─── Provided information

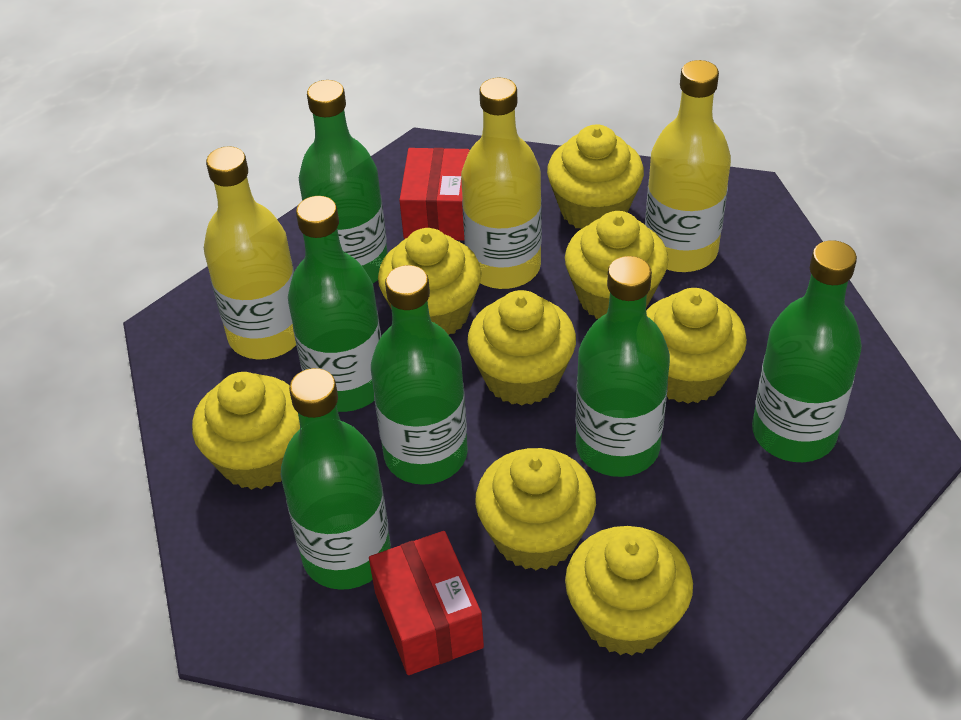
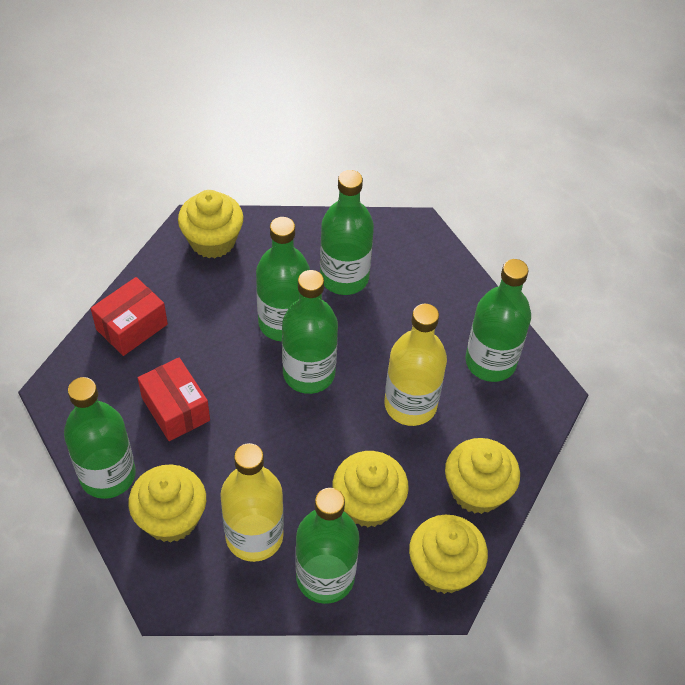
yellow bottle: [204,146,296,360] [461,78,542,289] [645,60,731,272] = 3 -> [220,443,284,562] [384,304,447,426] = 2
yellow cupcake: [192,372,300,490] [378,228,482,335] [467,290,576,406] [475,448,596,570] [547,124,644,229] [565,211,668,319] [565,526,693,656] [646,288,747,404] = 8 -> [128,465,206,543] [178,190,244,258] [333,451,409,527] [409,515,488,594] [445,438,520,514] = 5

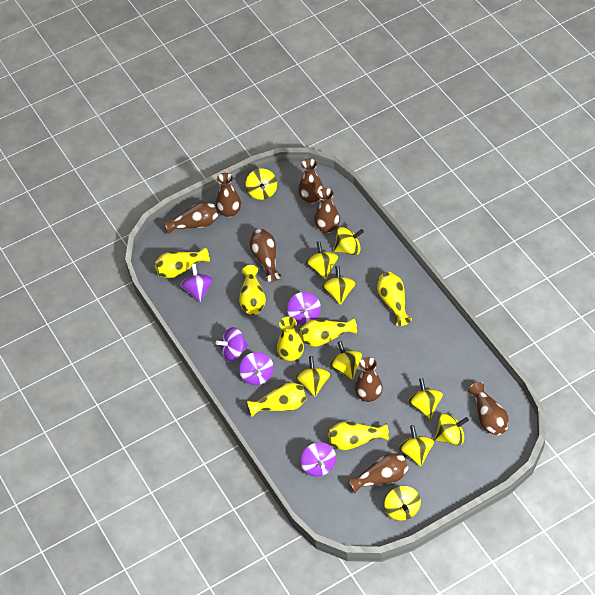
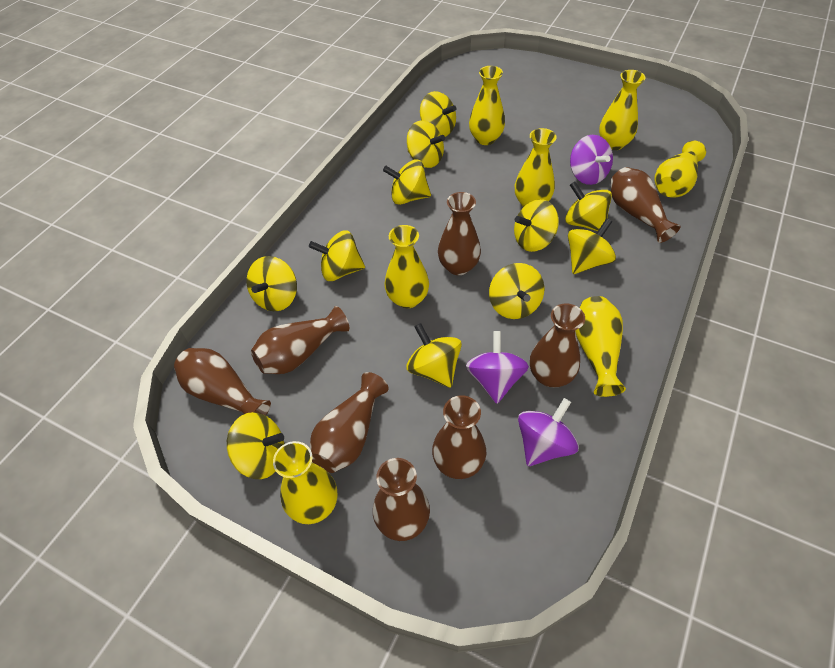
purple spinning top: [180,264,213,302] [216,327,249,361] [239,352,274,385] [287,292,321,325] [301,442,336,477] = 5 -> [466,331,529,404] [518,398,579,466] [570,135,613,185] = 3
yellow spinning top: [246,168,277,200] [295,356,330,397] [306,241,338,279] [322,266,356,305] [329,341,362,380] [334,227,364,255] [384,486,421,521] [398,425,434,466] [408,378,443,419] [435,414,469,445] = 10 -> [227,412,284,479] [247,256,297,311] [309,230,365,281] [383,160,431,205] [406,323,462,388] [407,120,445,168] [420,91,456,137] [489,263,544,319] [514,199,559,252] [565,182,612,231] [568,218,616,274] = 11

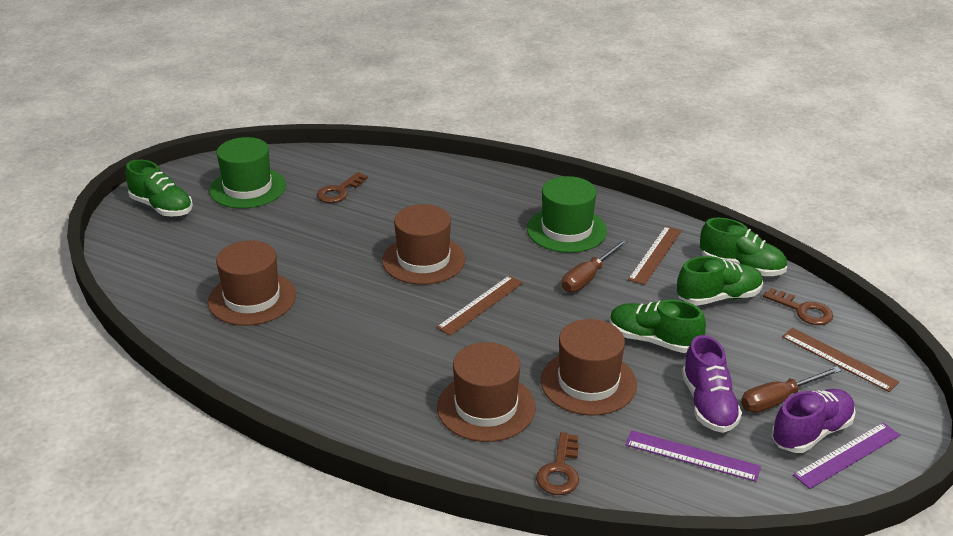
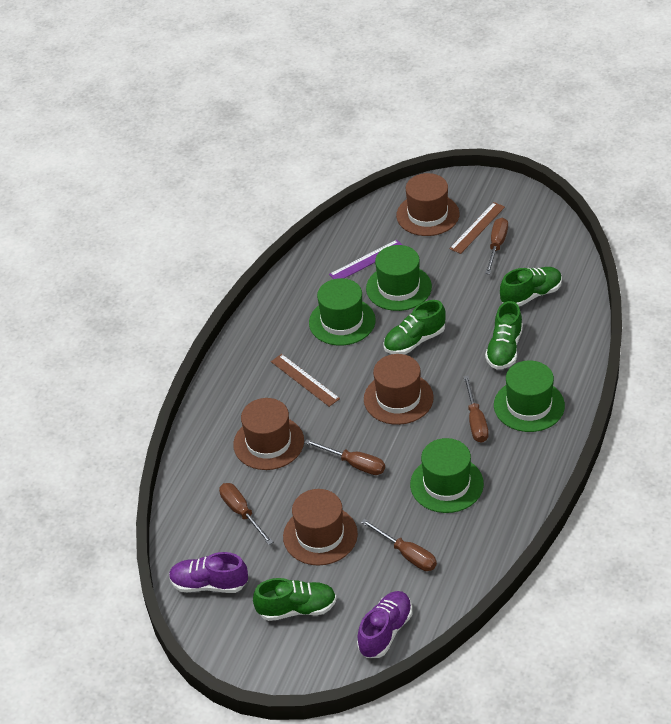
brown key: [317,172,368,203] [536,432,579,495] [763,288,833,325] = 3 -> none = 0
brown ruler: [436,276,523,336] [628,226,682,285] [782,328,899,392] = 3 -> [271,354,340,407] [449,202,505,254] = 2
brown screwdriver: [562,240,628,292] [741,366,842,413] = 2 -> [219,483,273,545] [304,439,385,475] [361,519,437,571] [463,376,489,443] [485,218,508,274] = 5
green hat: [209,137,286,208] [527,176,607,253] = 2 -> [309,278,376,346] [366,245,432,311] [410,438,484,513] [494,360,565,432] = 4
purple ruler: [625,430,761,482] [793,423,900,489] = 2 -> [329,240,402,279] = 1

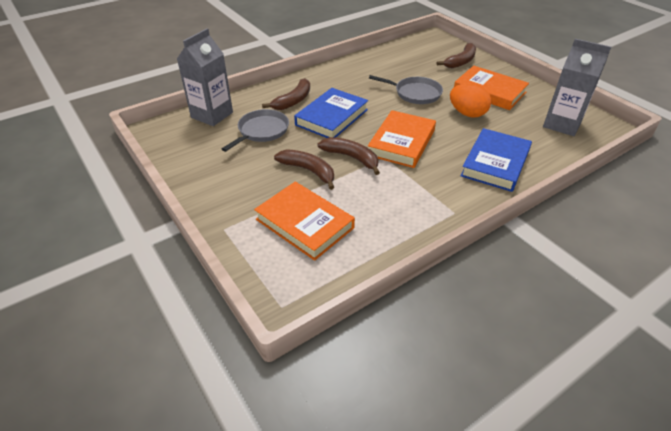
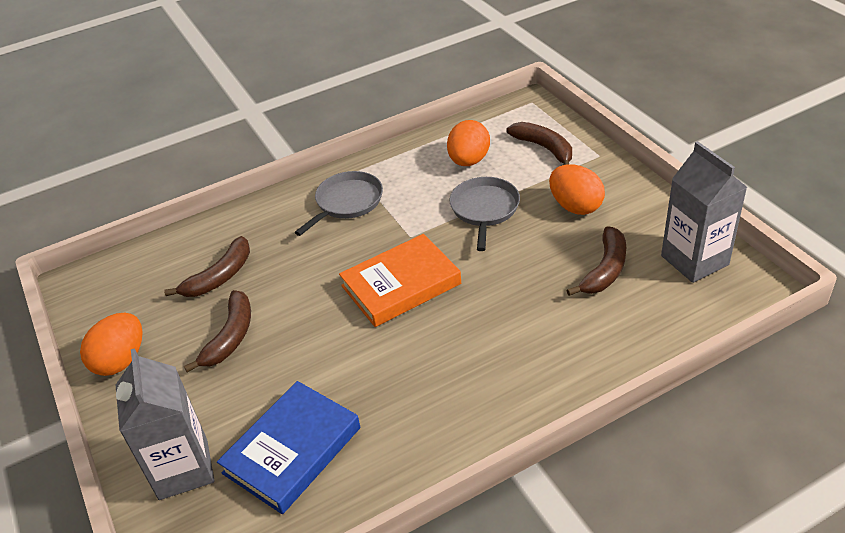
blue book: [294,88,368,138] [460,128,532,192] = 2 -> [217,381,360,514] = 1
orange book: [254,182,355,261] [368,110,436,168] [454,66,529,110] = 3 -> [339,234,461,327] = 1
orange egg: [450,83,491,118] = 1 -> [80,313,143,376] [447,120,490,166] [549,164,605,215] = 3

──────

Your assignment
Print all the material above exactly, and drop the images.

Response area
yellow bottle: [204,146,296,360] [461,78,542,289] [645,60,731,272] = 3 -> [220,443,284,562] [384,304,447,426] = 2
yellow cupcake: [192,372,300,490] [378,228,482,335] [467,290,576,406] [475,448,596,570] [547,124,644,229] [565,211,668,319] [565,526,693,656] [646,288,747,404] = 8 -> [128,465,206,543] [178,190,244,258] [333,451,409,527] [409,515,488,594] [445,438,520,514] = 5

purple spinning top: [180,264,213,302] [216,327,249,361] [239,352,274,385] [287,292,321,325] [301,442,336,477] = 5 -> [466,331,529,404] [518,398,579,466] [570,135,613,185] = 3
yellow spinning top: [246,168,277,200] [295,356,330,397] [306,241,338,279] [322,266,356,305] [329,341,362,380] [334,227,364,255] [384,486,421,521] [398,425,434,466] [408,378,443,419] [435,414,469,445] = 10 -> [227,412,284,479] [247,256,297,311] [309,230,365,281] [383,160,431,205] [406,323,462,388] [407,120,445,168] [420,91,456,137] [489,263,544,319] [514,199,559,252] [565,182,612,231] [568,218,616,274] = 11

brown key: [317,172,368,203] [536,432,579,495] [763,288,833,325] = 3 -> none = 0
brown ruler: [436,276,523,336] [628,226,682,285] [782,328,899,392] = 3 -> [271,354,340,407] [449,202,505,254] = 2
brown screwdriver: [562,240,628,292] [741,366,842,413] = 2 -> [219,483,273,545] [304,439,385,475] [361,519,437,571] [463,376,489,443] [485,218,508,274] = 5
green hat: [209,137,286,208] [527,176,607,253] = 2 -> [309,278,376,346] [366,245,432,311] [410,438,484,513] [494,360,565,432] = 4
purple ruler: [625,430,761,482] [793,423,900,489] = 2 -> [329,240,402,279] = 1

blue book: [294,88,368,138] [460,128,532,192] = 2 -> [217,381,360,514] = 1
orange book: [254,182,355,261] [368,110,436,168] [454,66,529,110] = 3 -> [339,234,461,327] = 1
orange egg: [450,83,491,118] = 1 -> [80,313,143,376] [447,120,490,166] [549,164,605,215] = 3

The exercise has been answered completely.